### Records shown

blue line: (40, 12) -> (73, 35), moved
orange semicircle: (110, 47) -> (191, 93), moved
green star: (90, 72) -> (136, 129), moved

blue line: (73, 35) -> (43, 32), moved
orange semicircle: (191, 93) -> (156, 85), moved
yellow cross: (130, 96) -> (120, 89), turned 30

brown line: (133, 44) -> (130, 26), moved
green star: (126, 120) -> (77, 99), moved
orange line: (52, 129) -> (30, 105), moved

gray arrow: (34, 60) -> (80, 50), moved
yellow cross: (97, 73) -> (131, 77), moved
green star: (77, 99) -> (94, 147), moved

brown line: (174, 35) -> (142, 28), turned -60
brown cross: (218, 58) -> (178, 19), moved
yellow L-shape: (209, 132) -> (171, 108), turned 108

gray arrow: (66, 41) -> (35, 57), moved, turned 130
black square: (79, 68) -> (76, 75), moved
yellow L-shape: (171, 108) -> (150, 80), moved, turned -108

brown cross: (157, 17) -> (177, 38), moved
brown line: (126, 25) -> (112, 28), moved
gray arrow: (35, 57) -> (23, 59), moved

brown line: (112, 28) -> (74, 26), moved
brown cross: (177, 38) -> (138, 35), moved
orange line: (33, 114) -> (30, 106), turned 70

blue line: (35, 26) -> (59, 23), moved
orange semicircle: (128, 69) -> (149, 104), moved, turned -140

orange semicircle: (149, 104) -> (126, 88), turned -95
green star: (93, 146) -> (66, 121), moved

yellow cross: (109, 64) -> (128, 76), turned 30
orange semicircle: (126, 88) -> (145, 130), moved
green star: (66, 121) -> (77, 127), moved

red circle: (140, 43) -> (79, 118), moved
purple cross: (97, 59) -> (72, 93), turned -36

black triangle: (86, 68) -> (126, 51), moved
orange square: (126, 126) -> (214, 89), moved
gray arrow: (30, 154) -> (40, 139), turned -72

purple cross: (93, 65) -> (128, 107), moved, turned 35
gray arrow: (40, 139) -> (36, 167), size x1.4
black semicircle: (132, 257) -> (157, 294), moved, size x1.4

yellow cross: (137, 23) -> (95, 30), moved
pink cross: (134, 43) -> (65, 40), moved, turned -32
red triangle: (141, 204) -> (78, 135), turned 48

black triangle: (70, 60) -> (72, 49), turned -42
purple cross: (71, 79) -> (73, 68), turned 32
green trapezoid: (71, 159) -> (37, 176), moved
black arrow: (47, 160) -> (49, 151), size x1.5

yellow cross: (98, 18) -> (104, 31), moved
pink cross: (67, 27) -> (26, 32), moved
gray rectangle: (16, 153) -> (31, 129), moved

######

**Task prompt**
Copy out each line of the records character for character.

**Exercise answer**
blue line: (40, 12) -> (73, 35), moved
orange semicircle: (110, 47) -> (191, 93), moved
green star: (90, 72) -> (136, 129), moved

blue line: (73, 35) -> (43, 32), moved
orange semicircle: (191, 93) -> (156, 85), moved
yellow cross: (130, 96) -> (120, 89), turned 30

brown line: (133, 44) -> (130, 26), moved
green star: (126, 120) -> (77, 99), moved
orange line: (52, 129) -> (30, 105), moved

gray arrow: (34, 60) -> (80, 50), moved
yellow cross: (97, 73) -> (131, 77), moved
green star: (77, 99) -> (94, 147), moved

brown line: (174, 35) -> (142, 28), turned -60
brown cross: (218, 58) -> (178, 19), moved
yellow L-shape: (209, 132) -> (171, 108), turned 108

gray arrow: (66, 41) -> (35, 57), moved, turned 130
black square: (79, 68) -> (76, 75), moved
yellow L-shape: (171, 108) -> (150, 80), moved, turned -108

brown cross: (157, 17) -> (177, 38), moved
brown line: (126, 25) -> (112, 28), moved
gray arrow: (35, 57) -> (23, 59), moved

brown line: (112, 28) -> (74, 26), moved
brown cross: (177, 38) -> (138, 35), moved
orange line: (33, 114) -> (30, 106), turned 70

blue line: (35, 26) -> (59, 23), moved
orange semicircle: (128, 69) -> (149, 104), moved, turned -140

orange semicircle: (149, 104) -> (126, 88), turned -95
green star: (93, 146) -> (66, 121), moved

yellow cross: (109, 64) -> (128, 76), turned 30
orange semicircle: (126, 88) -> (145, 130), moved
green star: (66, 121) -> (77, 127), moved

red circle: (140, 43) -> (79, 118), moved
purple cross: (97, 59) -> (72, 93), turned -36

black triangle: (86, 68) -> (126, 51), moved
orange square: (126, 126) -> (214, 89), moved
gray arrow: (30, 154) -> (40, 139), turned -72

purple cross: (93, 65) -> (128, 107), moved, turned 35
gray arrow: (40, 139) -> (36, 167), size x1.4
black semicircle: (132, 257) -> (157, 294), moved, size x1.4

yellow cross: (137, 23) -> (95, 30), moved
pink cross: (134, 43) -> (65, 40), moved, turned -32
red triangle: (141, 204) -> (78, 135), turned 48

black triangle: (70, 60) -> (72, 49), turned -42
purple cross: (71, 79) -> (73, 68), turned 32
green trapezoid: (71, 159) -> (37, 176), moved
black arrow: (47, 160) -> (49, 151), size x1.5

yellow cross: (98, 18) -> (104, 31), moved
pink cross: (67, 27) -> (26, 32), moved
gray rectangle: (16, 153) -> (31, 129), moved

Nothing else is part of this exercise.